_ABOUT THIS EXERCISE_.
In the entries that follow, the line with "camera: 35 degrees left, 0 degrees up" opens the range and the line with "(824, 594) = (782, 353): blue" closes it; repeat that range exactly, both lines included.

_DATA_.
▽

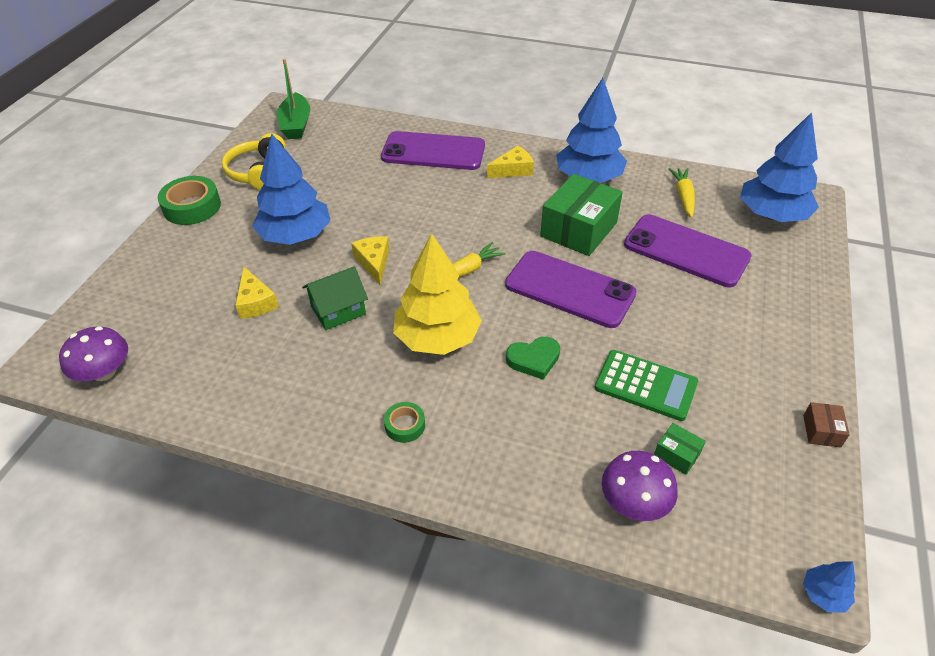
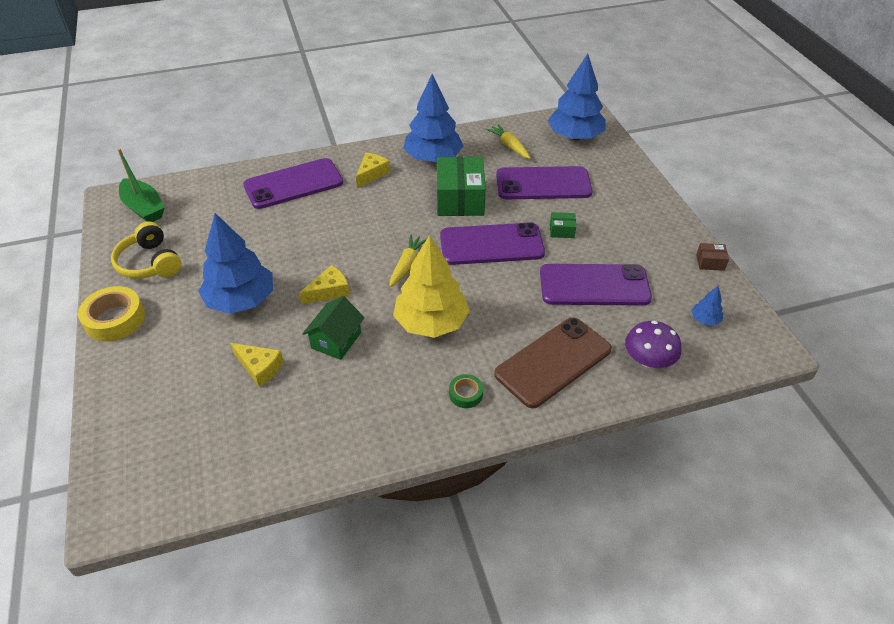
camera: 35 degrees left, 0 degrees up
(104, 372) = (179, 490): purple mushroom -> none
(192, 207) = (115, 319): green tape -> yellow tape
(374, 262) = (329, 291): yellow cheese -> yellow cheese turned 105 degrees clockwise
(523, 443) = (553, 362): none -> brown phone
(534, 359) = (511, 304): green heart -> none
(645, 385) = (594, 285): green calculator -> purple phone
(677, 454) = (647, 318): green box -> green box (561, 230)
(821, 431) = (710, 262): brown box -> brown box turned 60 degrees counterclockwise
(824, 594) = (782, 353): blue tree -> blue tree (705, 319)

△
▽

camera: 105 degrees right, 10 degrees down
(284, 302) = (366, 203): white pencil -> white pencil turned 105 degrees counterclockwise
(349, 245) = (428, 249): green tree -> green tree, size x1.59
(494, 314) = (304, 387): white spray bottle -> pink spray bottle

△

_OUTPUT_.
camera: 35 degrees left, 0 degrees up
(104, 372) = (179, 490): purple mushroom -> none
(192, 207) = (115, 319): green tape -> yellow tape
(374, 262) = (329, 291): yellow cheese -> yellow cheese turned 105 degrees clockwise
(523, 443) = (553, 362): none -> brown phone
(534, 359) = (511, 304): green heart -> none
(645, 385) = (594, 285): green calculator -> purple phone
(677, 454) = (647, 318): green box -> green box (561, 230)
(821, 431) = (710, 262): brown box -> brown box turned 60 degrees counterclockwise
(824, 594) = (782, 353): blue tree -> blue tree (705, 319)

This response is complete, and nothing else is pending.